**Requirement**
Each line containing the string "none" should be copied out of the entries.

------------------------------------

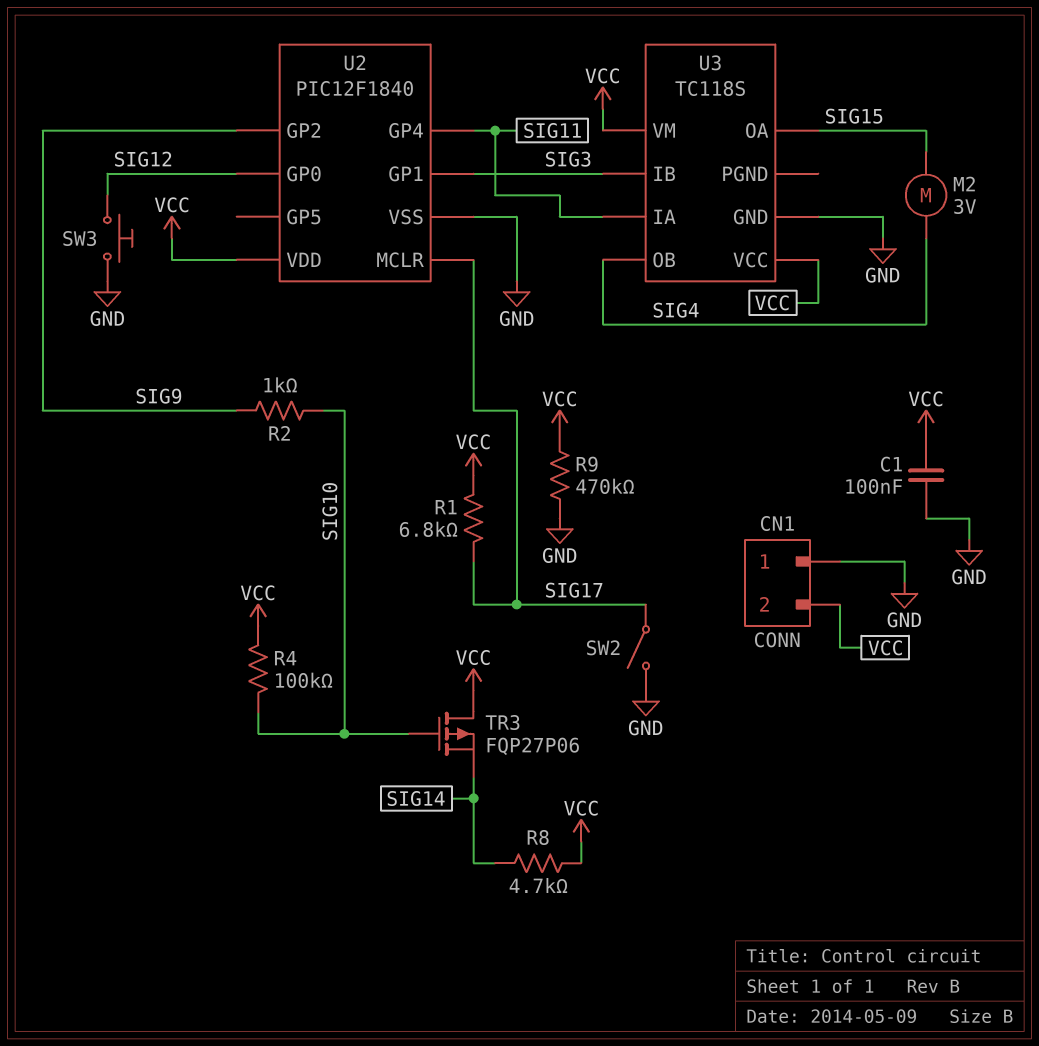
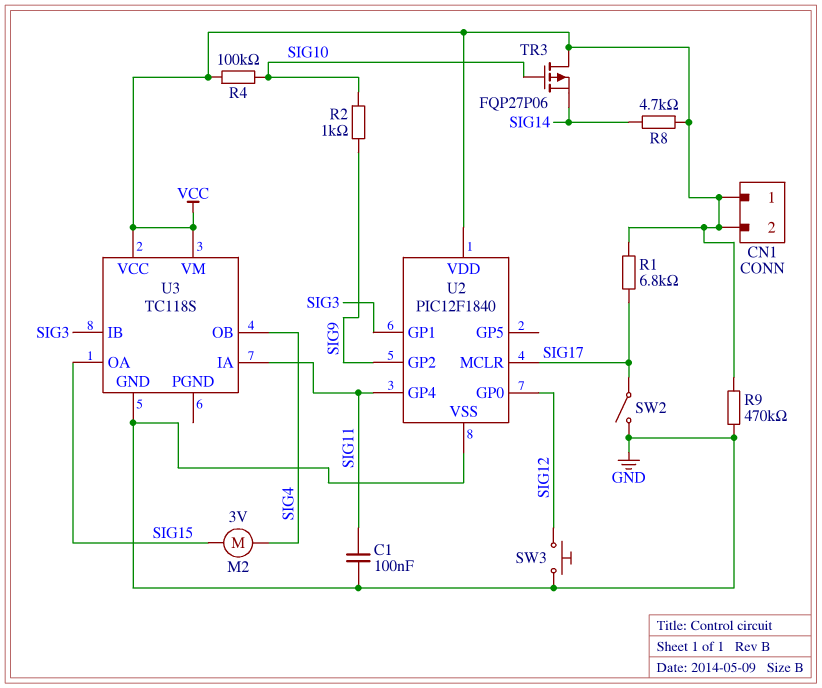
C1: 100nF (GND, VCC) -> 100nF (GND, SIG11)
CN1 pin 1: GND -> VCC

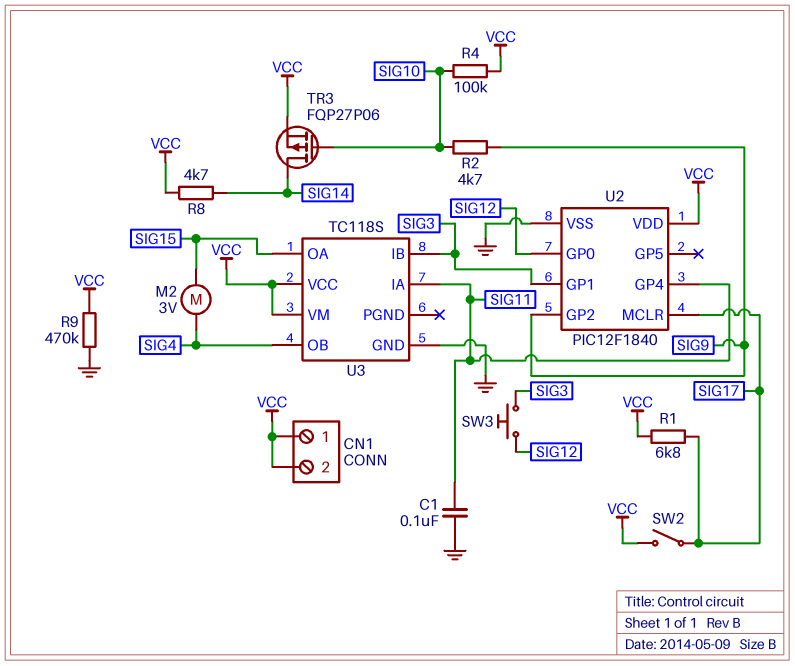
R2: 1k (SIG9, SIG10) -> 4.7k (SIG9, SIG10)
SW2: switch (GND, SIG17) -> switch (SIG17, VCC)
SW3: button (GND, SIG12) -> button (SIG3, SIG12)
TR3: PMOS FQP27P06 (G SIG10, D VCC, S SIG14) -> PMOS FQP27P06 (G SIG10, D SIG14, S VCC)

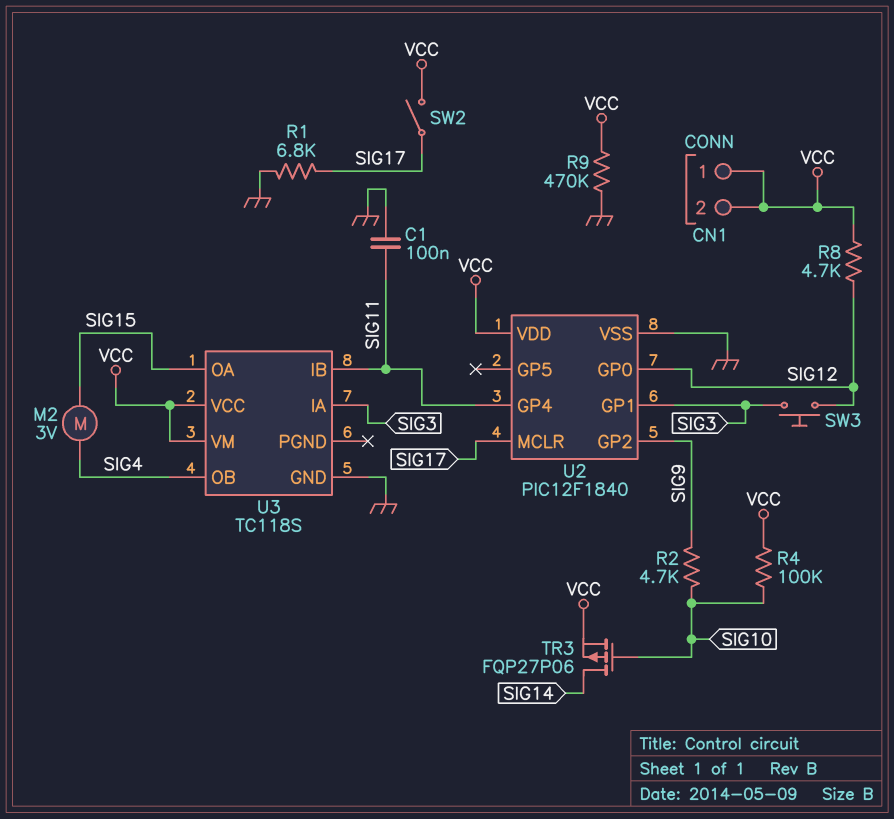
R1: 6.8k (SIG17, VCC) -> 6.8k (GND, SIG17)
R8: 4.7k (SIG14, VCC) -> 4.7k (SIG12, VCC)
U3 pin IA: SIG11 -> SIG3
U3 pin IB: SIG3 -> SIG11

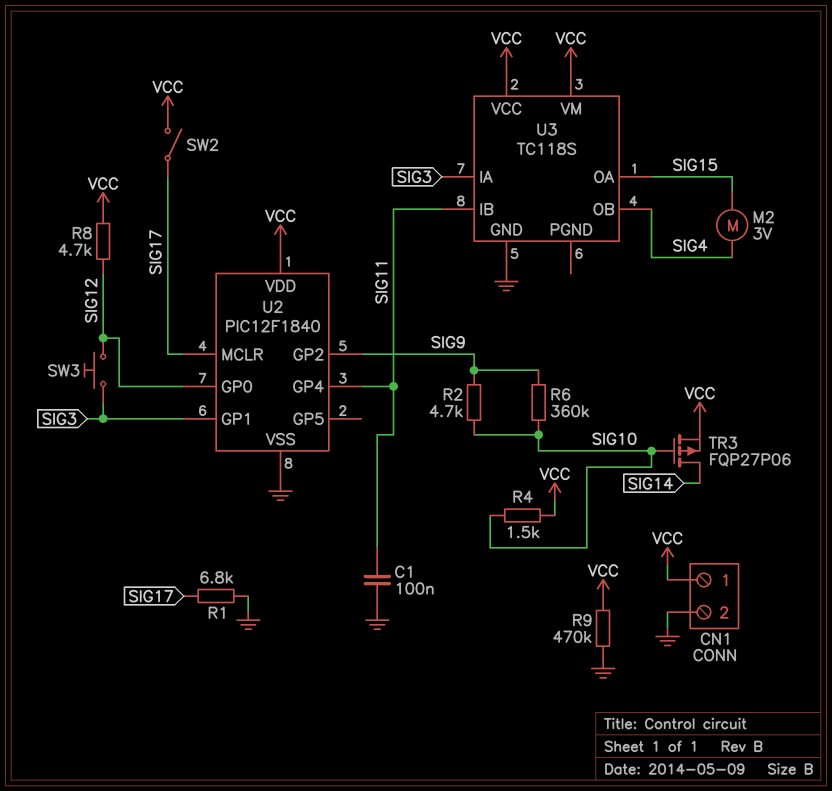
CN1 pin 2: VCC -> GND
R4: 100k (SIG10, VCC) -> 1.5k (SIG10, VCC)
R6: none -> 360k (SIG9, SIG10)

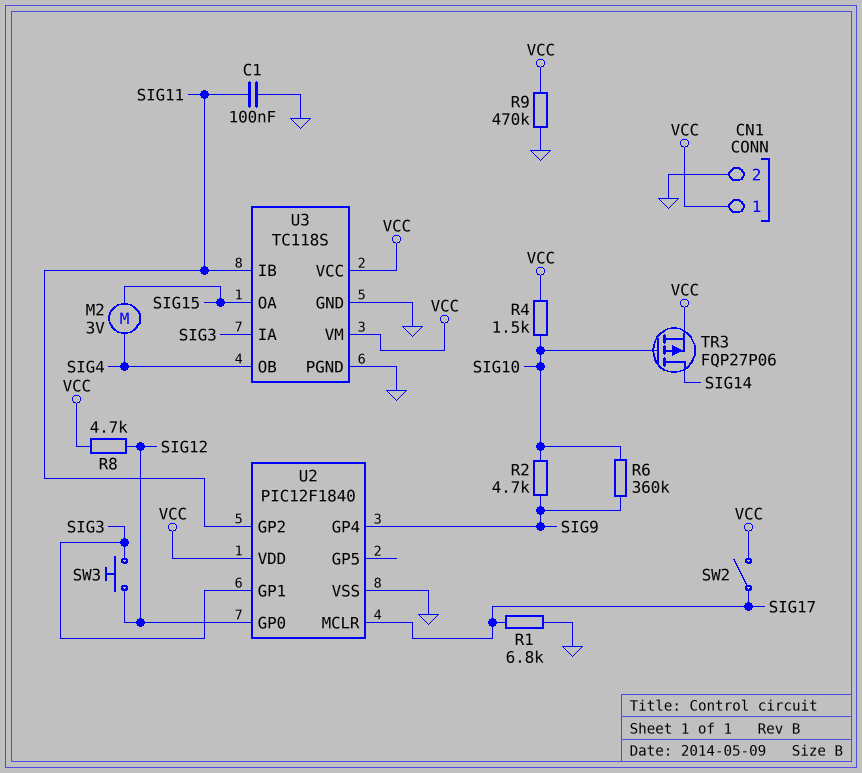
U2 pin GP2: SIG9 -> SIG11
U2 pin GP4: SIG11 -> SIG9
U3 pin PGND: none -> GND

------------------------------------

**Exercise output**
R6: none -> 360k (SIG9, SIG10)
U3 pin PGND: none -> GND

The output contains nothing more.